═══ DATA PROVIDED ═══
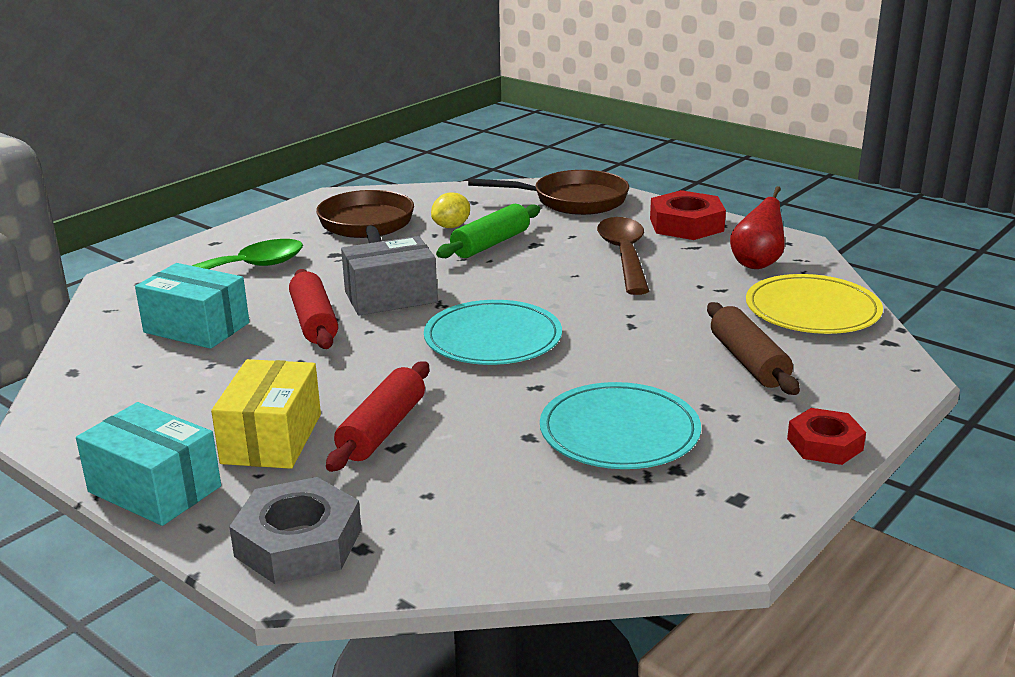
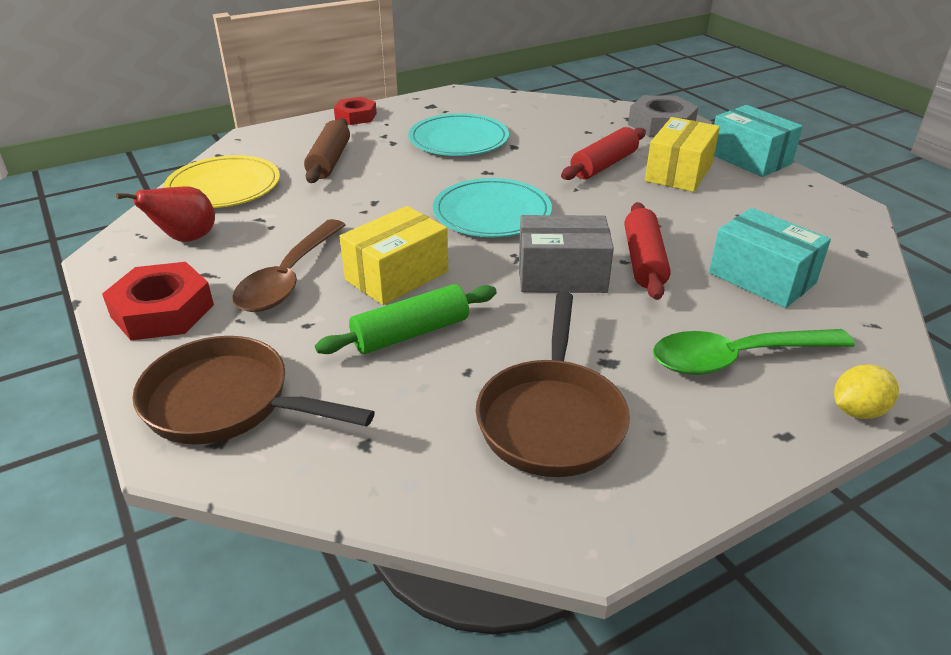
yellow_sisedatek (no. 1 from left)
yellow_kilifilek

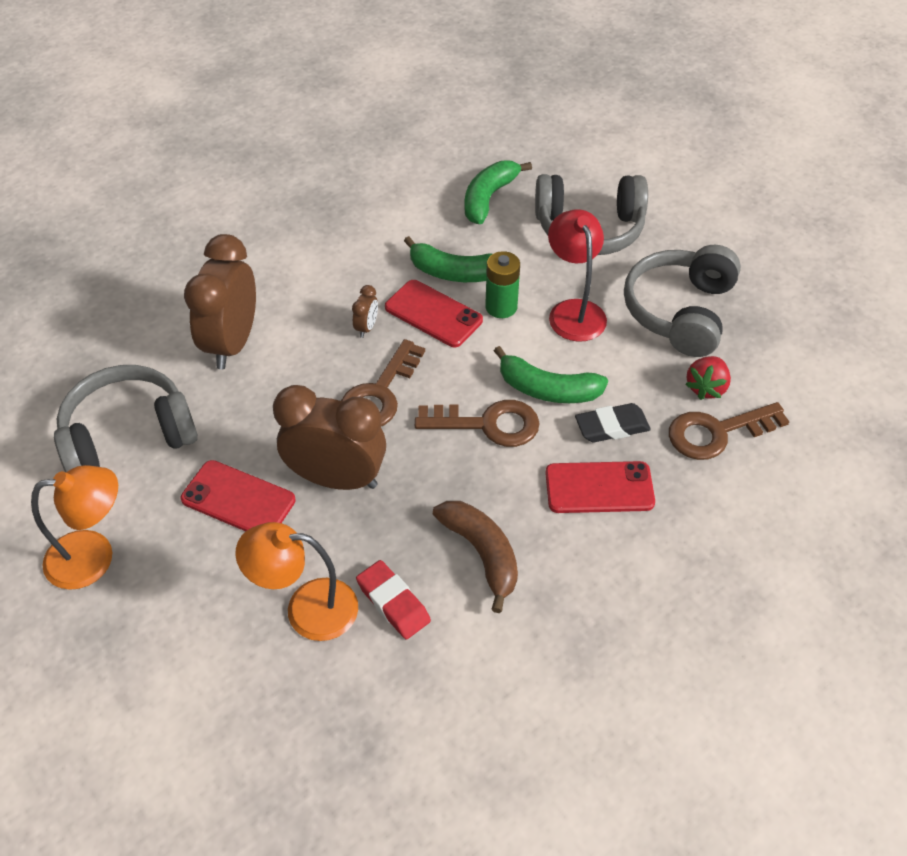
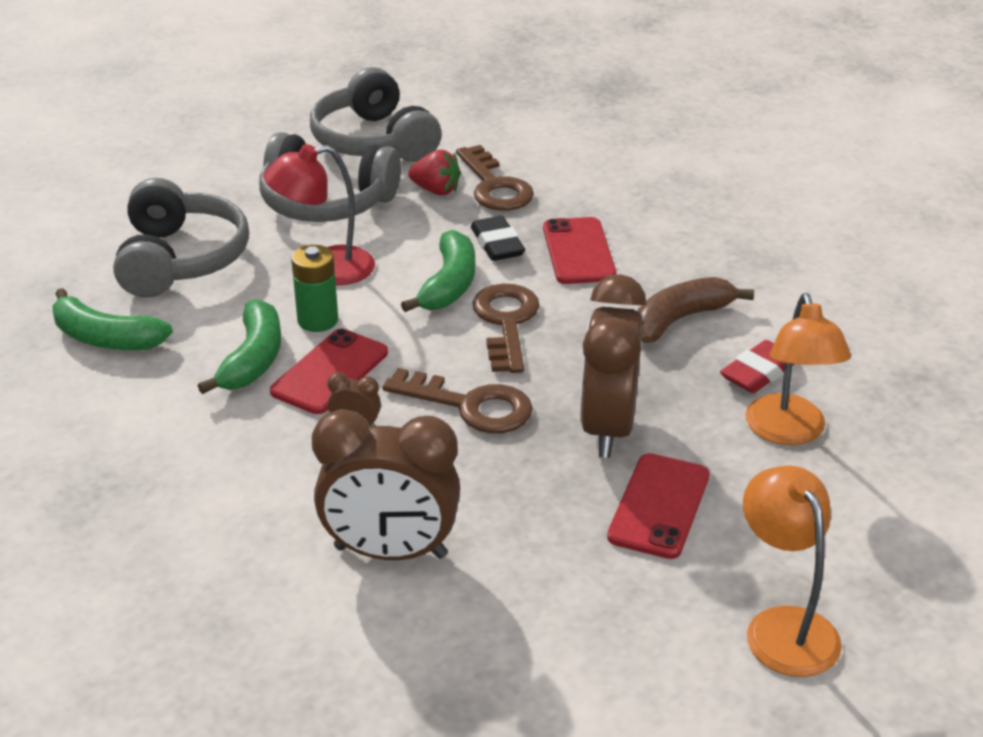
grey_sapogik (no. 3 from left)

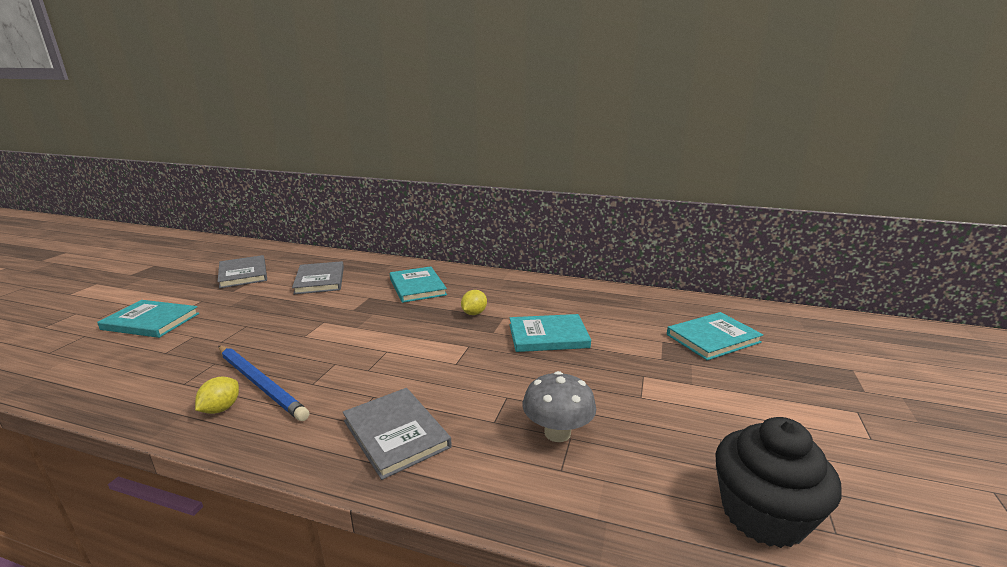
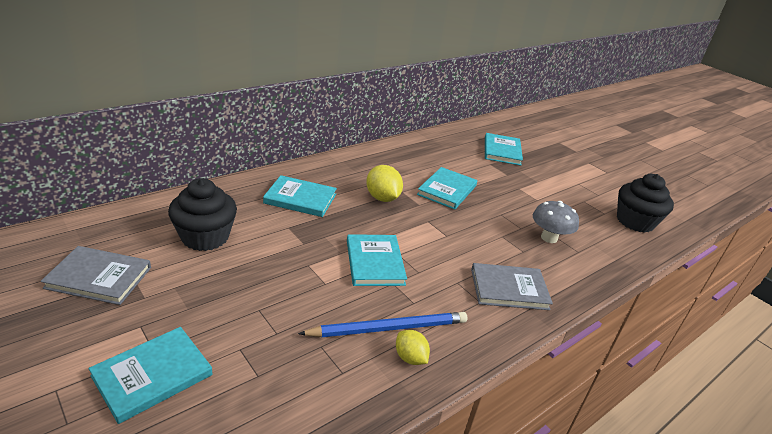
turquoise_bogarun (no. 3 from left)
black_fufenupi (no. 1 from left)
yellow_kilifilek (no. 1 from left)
═══
═══ DATA PROVIDED ═══
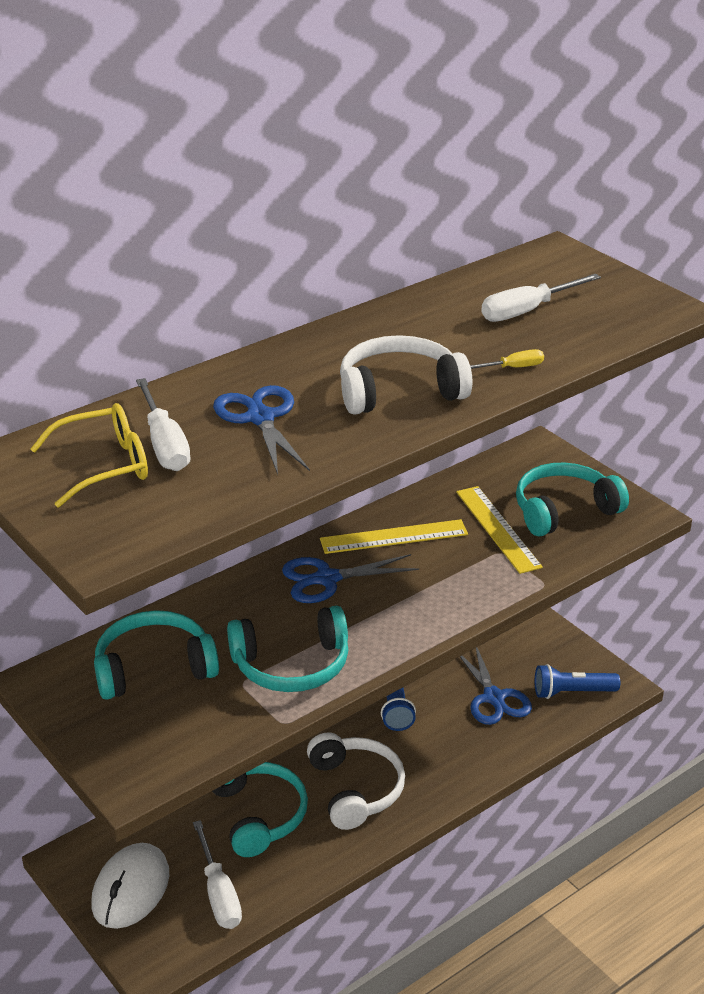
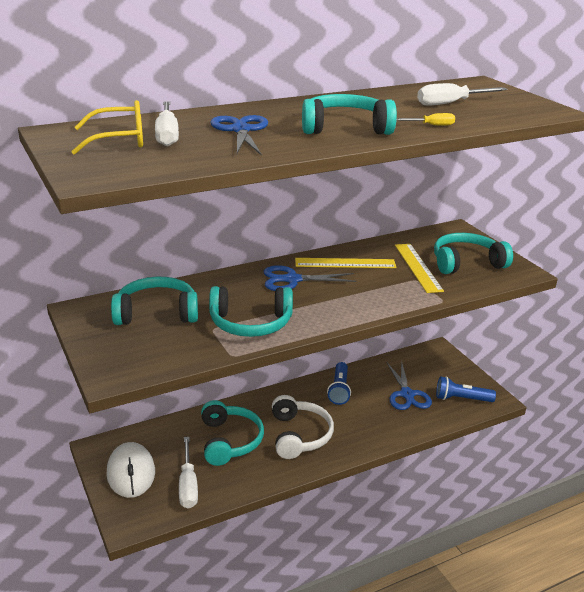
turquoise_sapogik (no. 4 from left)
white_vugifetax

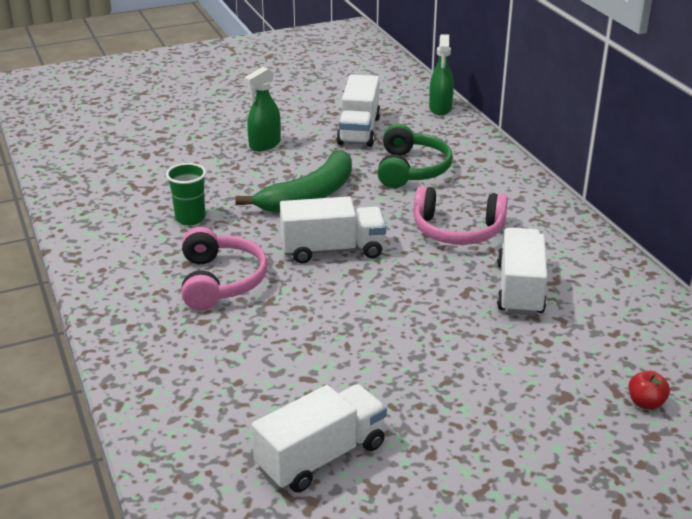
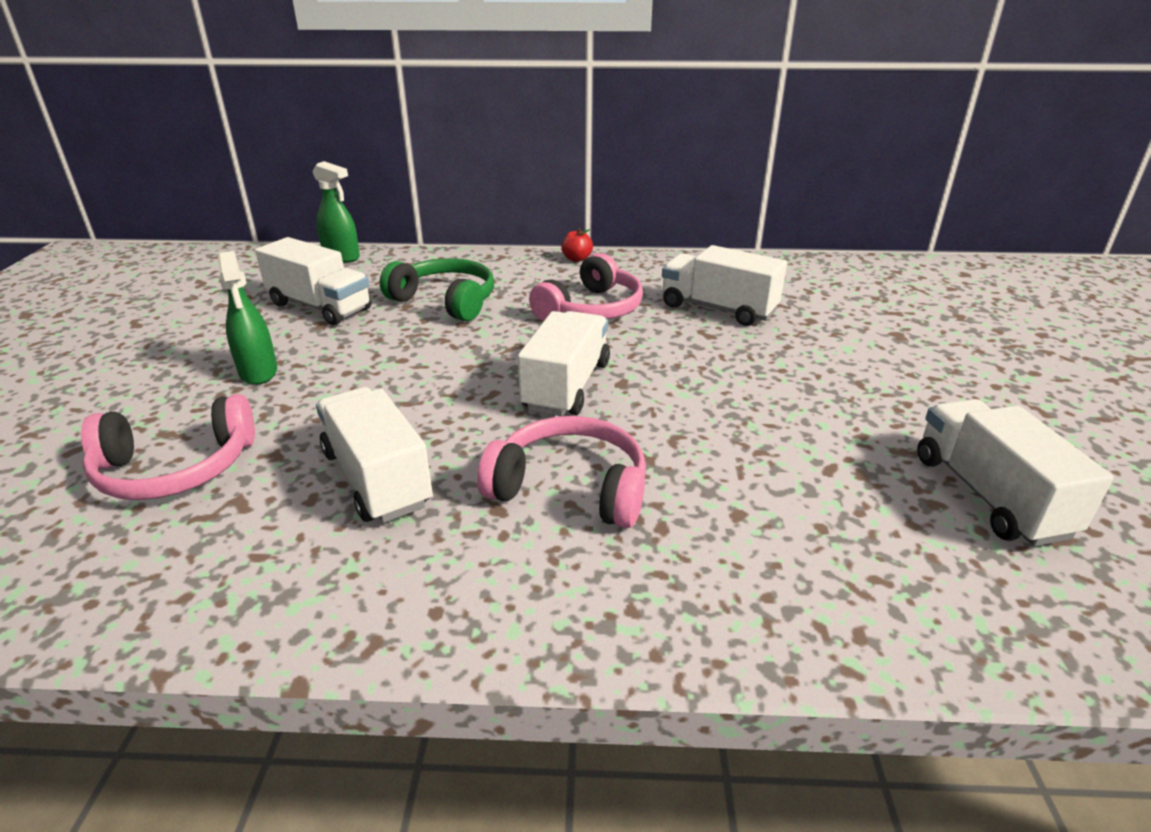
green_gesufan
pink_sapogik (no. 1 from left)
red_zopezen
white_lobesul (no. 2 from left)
═══
ACTION ITEM: Within the listing above, the lines starting at the one containing "white_vugifetax" and ending at the one containing "white_lobesul (no. 2 from left)" are to be returned exactly. Omit the pictures.

WRITTEN ANSWER:
white_vugifetax

green_gesufan
pink_sapogik (no. 1 from left)
red_zopezen
white_lobesul (no. 2 from left)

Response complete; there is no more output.